**AIM OF THE TASK:**
Copy every line of the listing below word for word, leaving out the pictures.

⟨

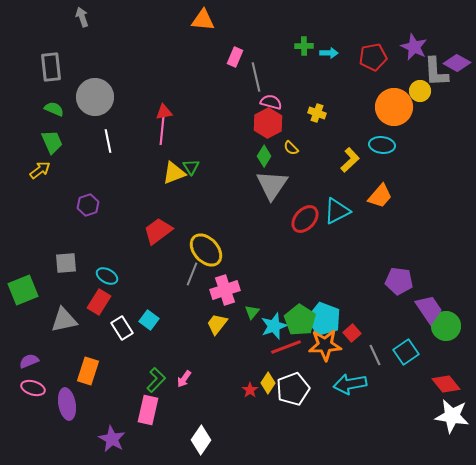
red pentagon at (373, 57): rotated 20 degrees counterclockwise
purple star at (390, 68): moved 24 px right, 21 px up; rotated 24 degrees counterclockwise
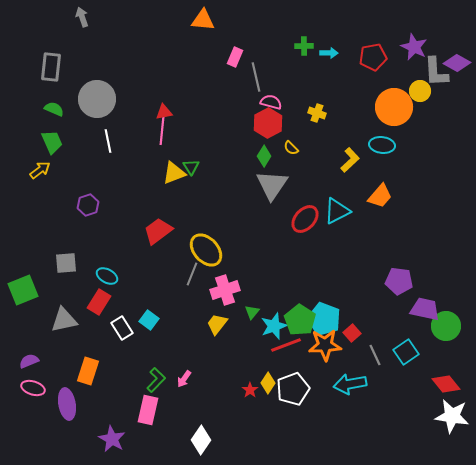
gray rectangle at (51, 67): rotated 12 degrees clockwise
gray circle at (95, 97): moved 2 px right, 2 px down
purple trapezoid at (429, 309): moved 4 px left; rotated 44 degrees counterclockwise
red line at (286, 347): moved 2 px up
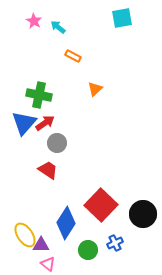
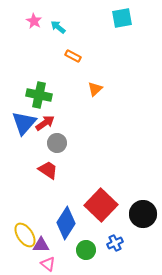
green circle: moved 2 px left
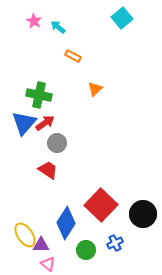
cyan square: rotated 30 degrees counterclockwise
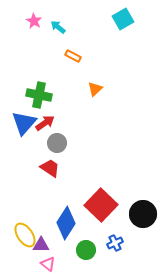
cyan square: moved 1 px right, 1 px down; rotated 10 degrees clockwise
red trapezoid: moved 2 px right, 2 px up
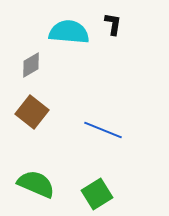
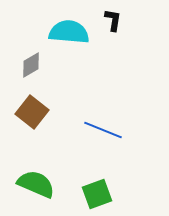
black L-shape: moved 4 px up
green square: rotated 12 degrees clockwise
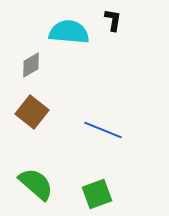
green semicircle: rotated 18 degrees clockwise
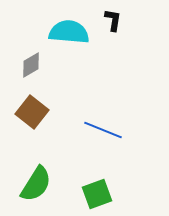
green semicircle: rotated 81 degrees clockwise
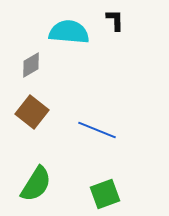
black L-shape: moved 2 px right; rotated 10 degrees counterclockwise
blue line: moved 6 px left
green square: moved 8 px right
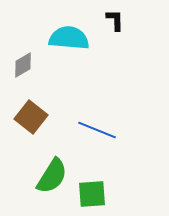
cyan semicircle: moved 6 px down
gray diamond: moved 8 px left
brown square: moved 1 px left, 5 px down
green semicircle: moved 16 px right, 8 px up
green square: moved 13 px left; rotated 16 degrees clockwise
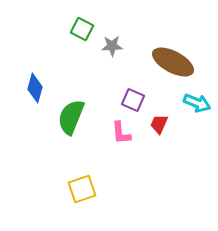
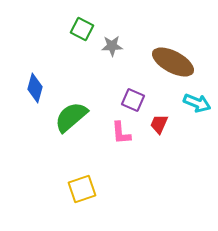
green semicircle: rotated 27 degrees clockwise
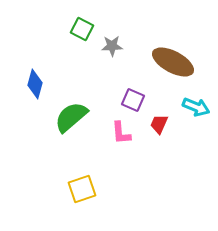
blue diamond: moved 4 px up
cyan arrow: moved 1 px left, 4 px down
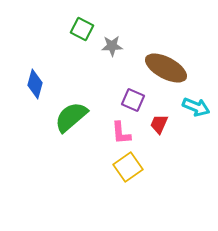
brown ellipse: moved 7 px left, 6 px down
yellow square: moved 46 px right, 22 px up; rotated 16 degrees counterclockwise
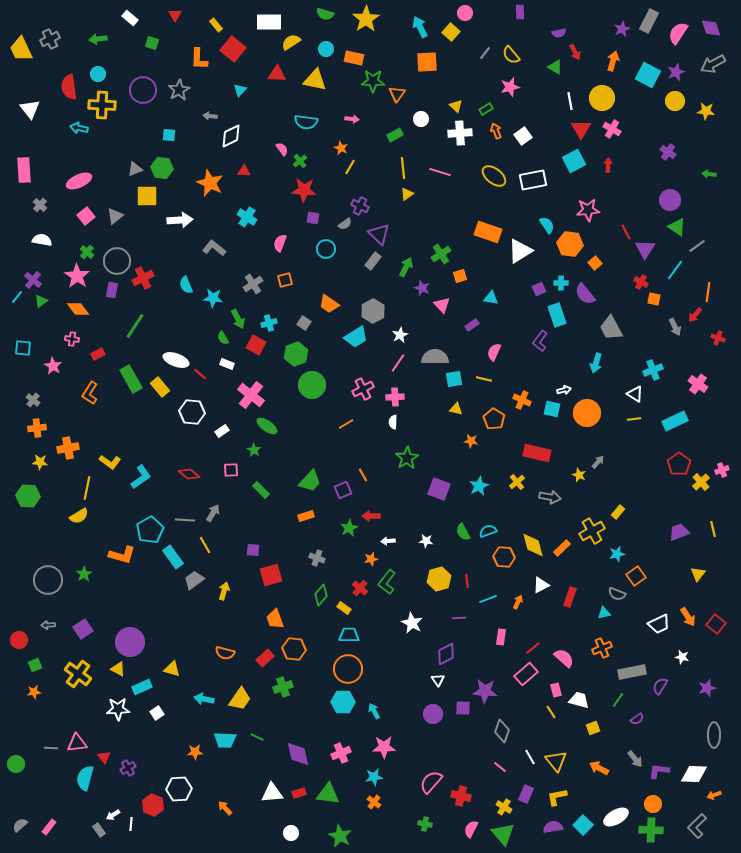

⟩

**TASK RESPONSE:**
red pentagon at (373, 57): rotated 20 degrees counterclockwise
purple star at (390, 68): moved 24 px right, 21 px up; rotated 24 degrees counterclockwise
gray rectangle at (51, 67): rotated 12 degrees clockwise
gray circle at (95, 97): moved 2 px right, 2 px down
purple trapezoid at (429, 309): moved 4 px left; rotated 44 degrees counterclockwise
red line at (286, 347): moved 2 px up
green circle: moved 2 px left
cyan square: rotated 30 degrees counterclockwise
cyan square: moved 1 px right, 1 px down; rotated 10 degrees clockwise
red trapezoid: moved 2 px right, 2 px up
black L-shape: moved 4 px up
green square: rotated 12 degrees clockwise
green semicircle: rotated 18 degrees clockwise
green semicircle: rotated 81 degrees clockwise
black L-shape: moved 2 px right; rotated 10 degrees counterclockwise
blue line: moved 6 px left
green square: moved 8 px right
cyan semicircle: moved 6 px down
gray diamond: moved 8 px left
brown square: moved 1 px left, 5 px down
green semicircle: moved 16 px right, 8 px up
green square: moved 13 px left; rotated 16 degrees clockwise
green semicircle: rotated 27 degrees clockwise
blue diamond: moved 4 px up
cyan arrow: moved 1 px left, 4 px down
brown ellipse: moved 7 px left, 6 px down
yellow square: moved 46 px right, 22 px up; rotated 16 degrees counterclockwise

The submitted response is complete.